ABOUT THIS EXERCISE:
Leave out the pictures and repeat exactly the lines from the one containing "purple book (no. 1 from left) middle" through the end of the records.

[Items listed in a dataset]
:::

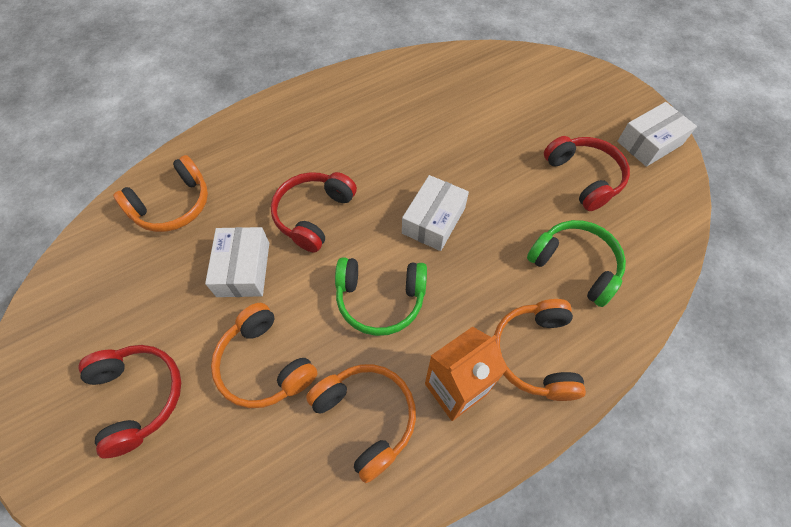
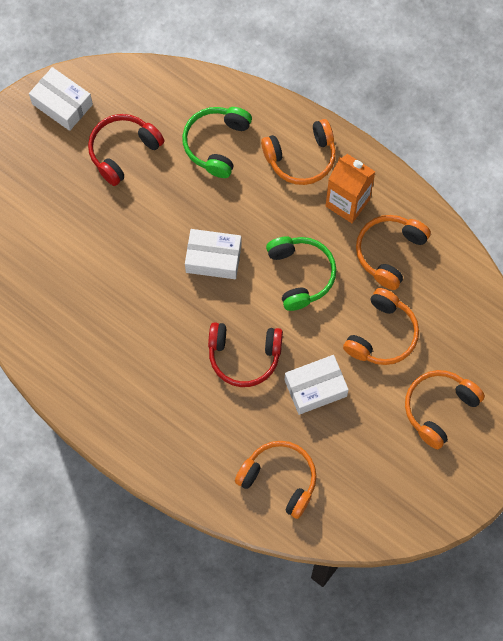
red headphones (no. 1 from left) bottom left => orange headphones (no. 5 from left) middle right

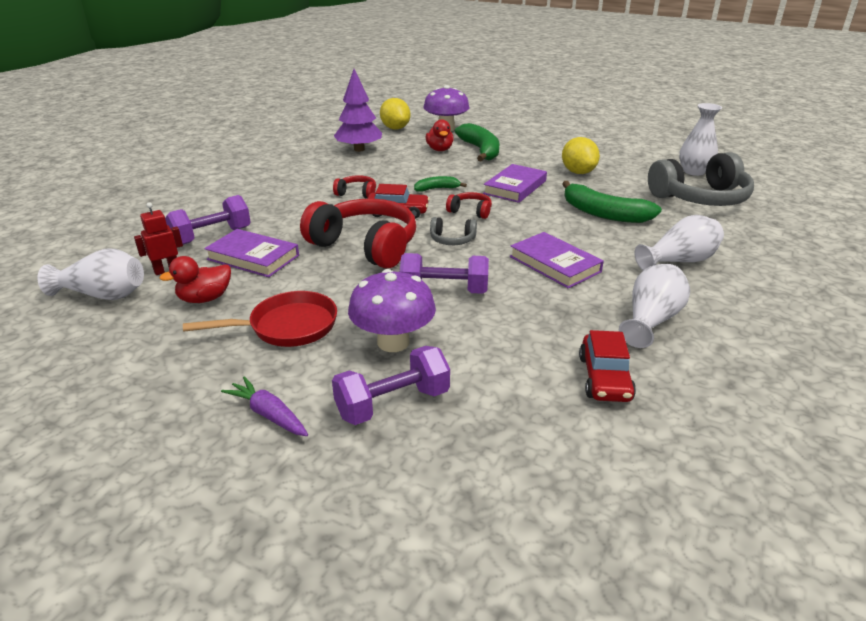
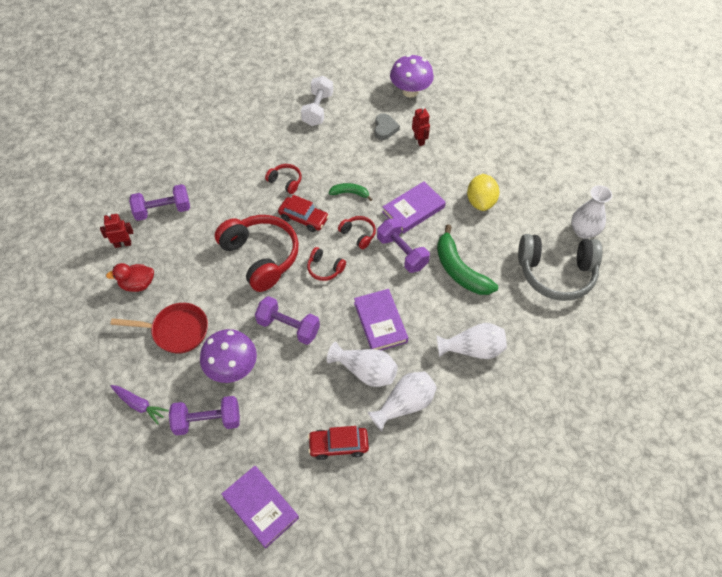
yellow lemon (no. 1 from left) top centre => nothing
nothing => purple dumbbell (no. 4 from left) centre
white vase (no. 1 from left) middle left => white vase (no. 1 from left) centre, shifted
purple book (no. 1 from left) middle left => purple book (no. 1 from left) bottom centre, shifted
purple tree top centre => white dumbbell top centre
red duck (no. 2 from left) top centre => grey heart top centre
green banana (no. 2 from left) top centre => red robot (no. 2 from left) top centre
grey headphones (no. 1 from left) centre => red headphones (no. 3 from left) centre
purple carrot middle left => purple carrot bottom left, 150 degrees clockwise
red car (no. 2 from left) middle right => red car (no. 2 from left) bottom centre, 60 degrees clockwise

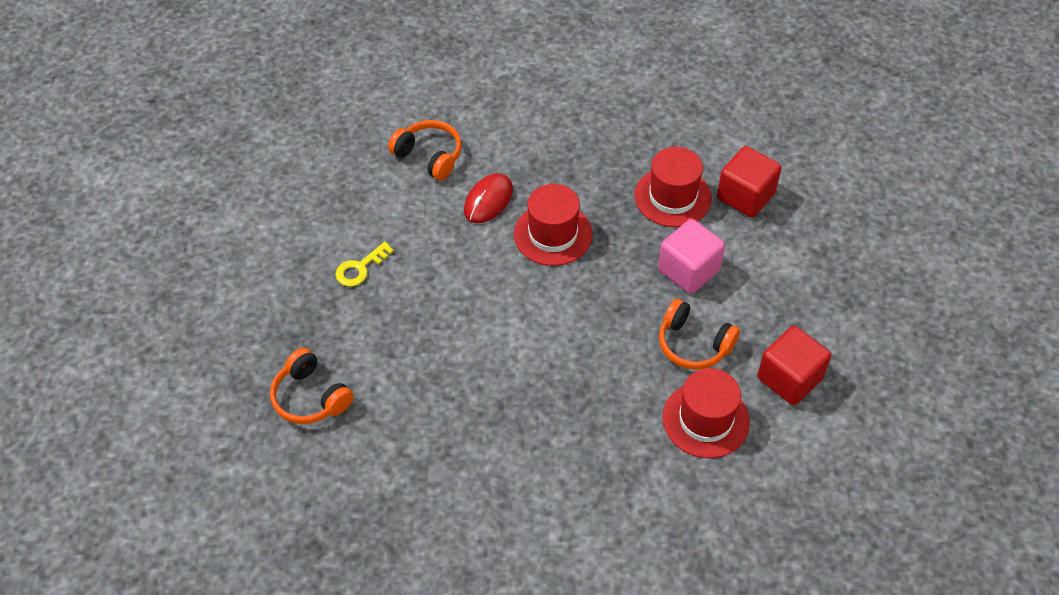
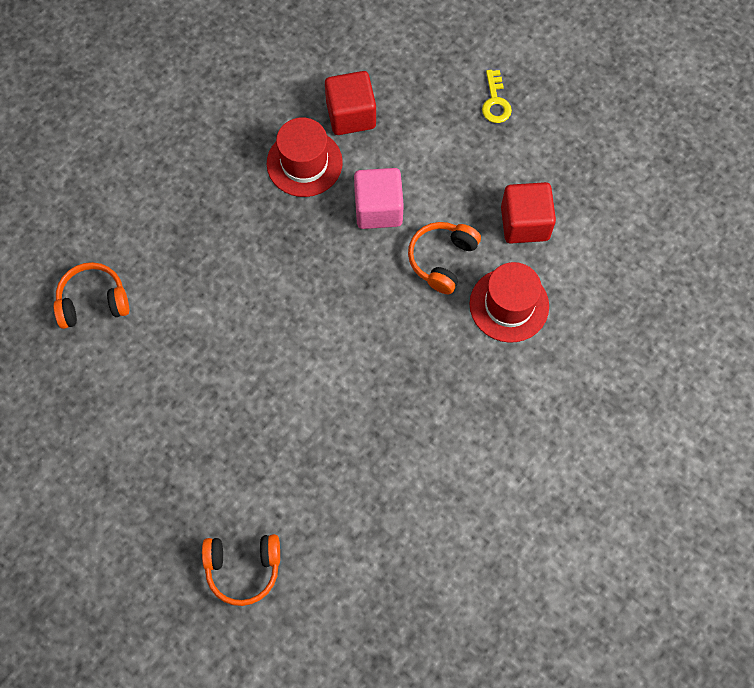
red mouse top centre => nothing
red hat (no. 1 from left) centre => nothing
yellow key centre => yellow key top centre, shifted
orange headphones (no. 3 from left) centre, 135 degrees clockwise

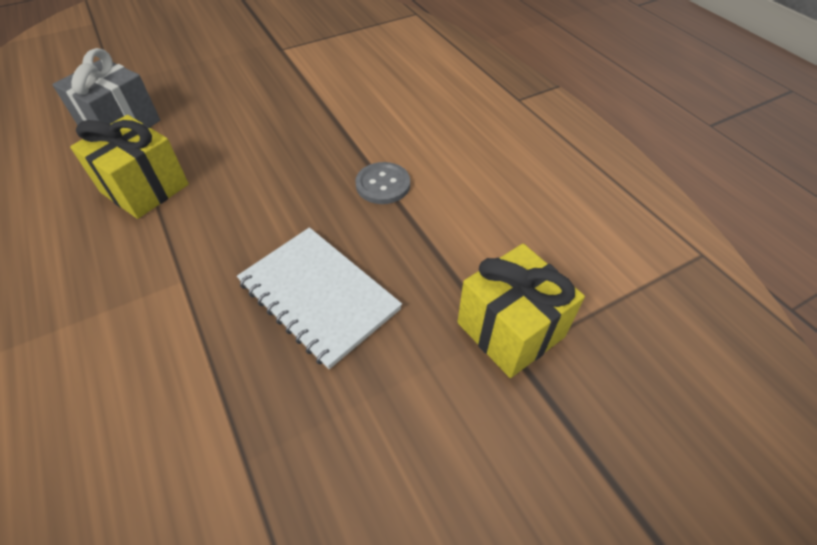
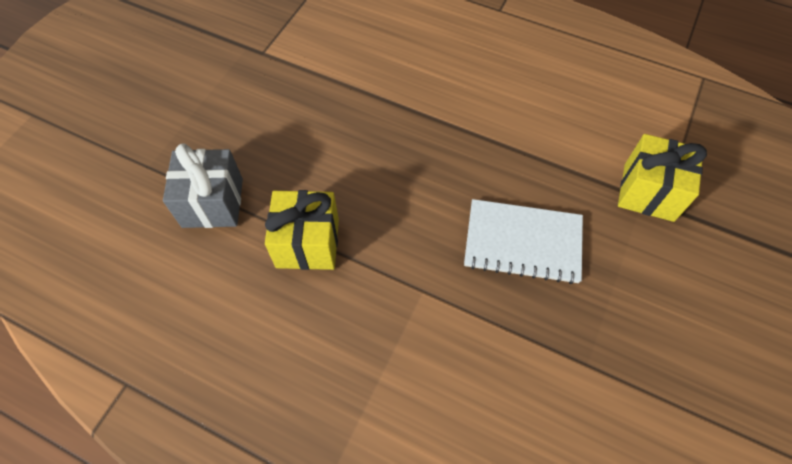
grey button centre => nothing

:::

RESPONSE TO THE EXERCISE:
purple book (no. 1 from left) middle left => purple book (no. 1 from left) bottom centre, shifted
purple tree top centre => white dumbbell top centre
red duck (no. 2 from left) top centre => grey heart top centre
green banana (no. 2 from left) top centre => red robot (no. 2 from left) top centre
grey headphones (no. 1 from left) centre => red headphones (no. 3 from left) centre
purple carrot middle left => purple carrot bottom left, 150 degrees clockwise
red car (no. 2 from left) middle right => red car (no. 2 from left) bottom centre, 60 degrees clockwise

red mouse top centre => nothing
red hat (no. 1 from left) centre => nothing
yellow key centre => yellow key top centre, shifted
orange headphones (no. 3 from left) centre, 135 degrees clockwise

grey button centre => nothing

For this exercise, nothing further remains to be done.